Supplied information:
------------------------------------------------------------

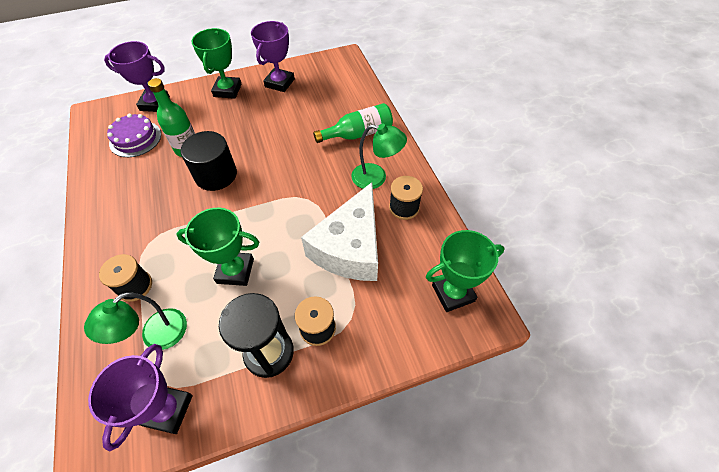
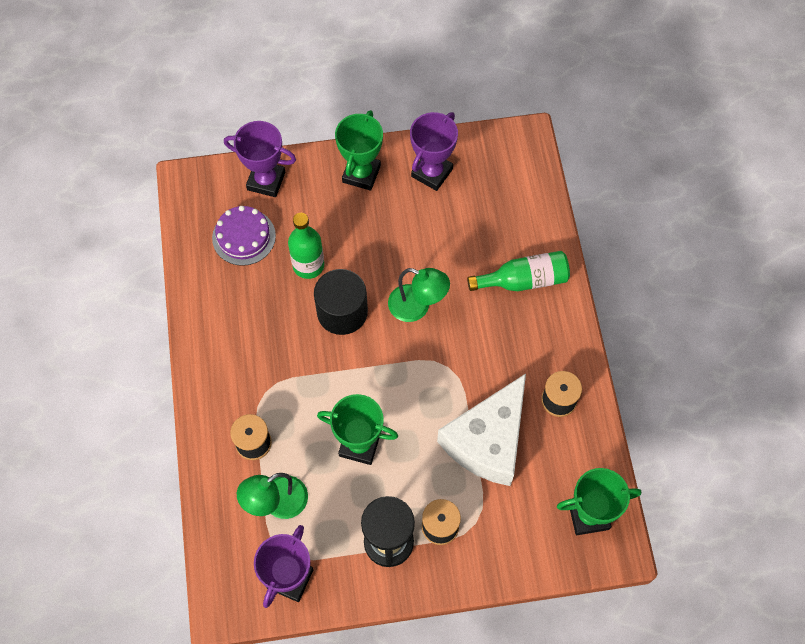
camera: 10 degrees right, 10 degrees up
(376, 178) = (534, 352): green lamp -> green lamp (417, 307)

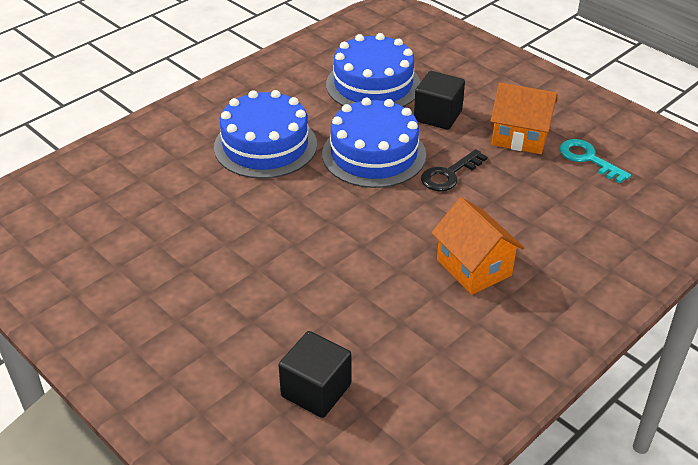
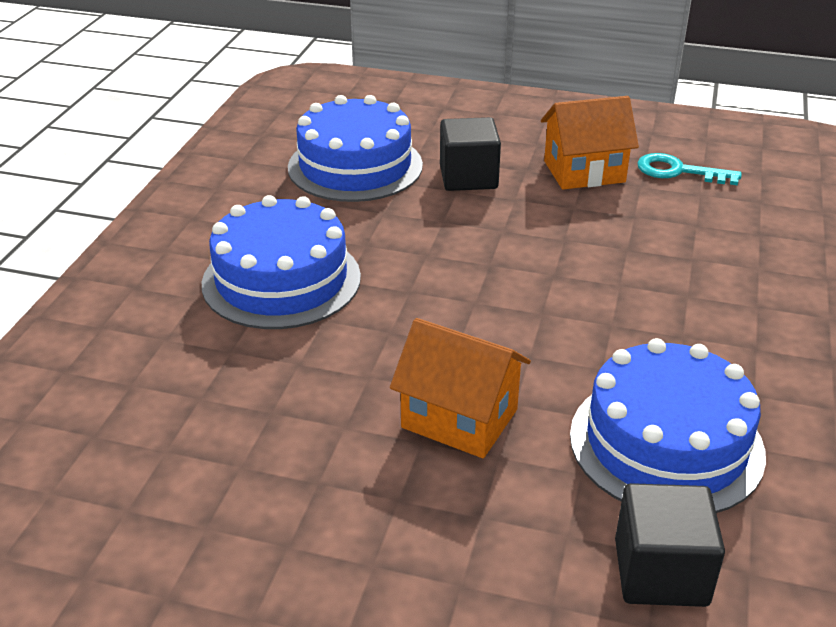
camera: 30 degrees left, 5 degrees down
(374, 154) = (435, 244): blue cake -> blue cake (666, 443)
(449, 174) = (548, 237): black key -> none
(474, 267) = (686, 332): orange house -> orange house (459, 418)

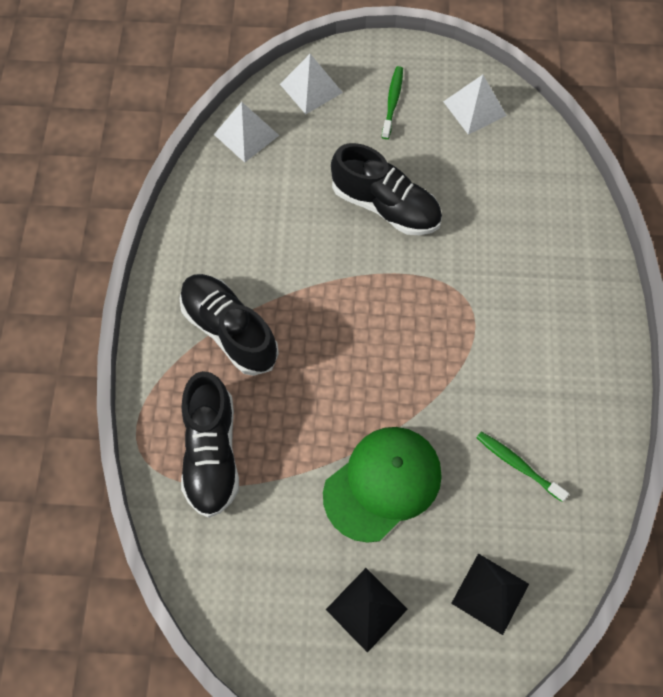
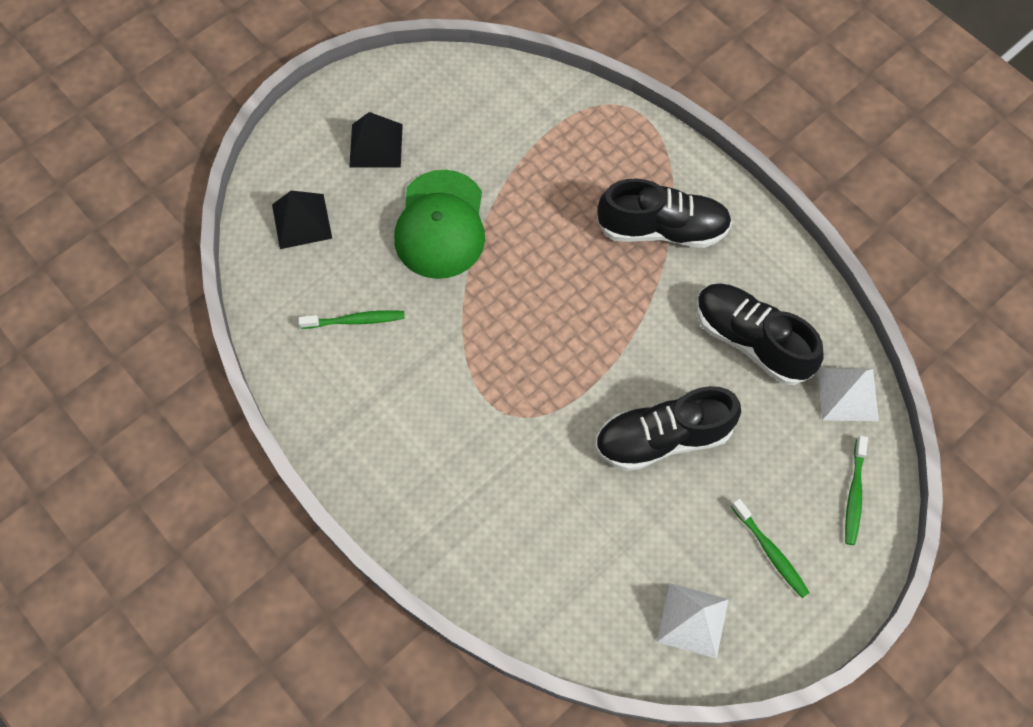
camera: 135 degrees right, 0 degrees up
(211, 453) = (576, 144): black shoe -> black shoe (751, 340)
(311, 88) = (854, 494): white pyramid -> green toothbrush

------------------------------------------------------------

Work task:
In the records above, find the line that contains "(376, 178) = (534, 352): green". Retype it and every line after it, exactly, leaving out all pictures.

Response box:
(376, 178) = (534, 352): green lamp -> green lamp (417, 307)

camera: 30 degrees left, 5 degrees down
(374, 154) = (435, 244): blue cake -> blue cake (666, 443)
(449, 174) = (548, 237): black key -> none
(474, 267) = (686, 332): orange house -> orange house (459, 418)

camera: 135 degrees right, 0 degrees up
(211, 453) = (576, 144): black shoe -> black shoe (751, 340)
(311, 88) = (854, 494): white pyramid -> green toothbrush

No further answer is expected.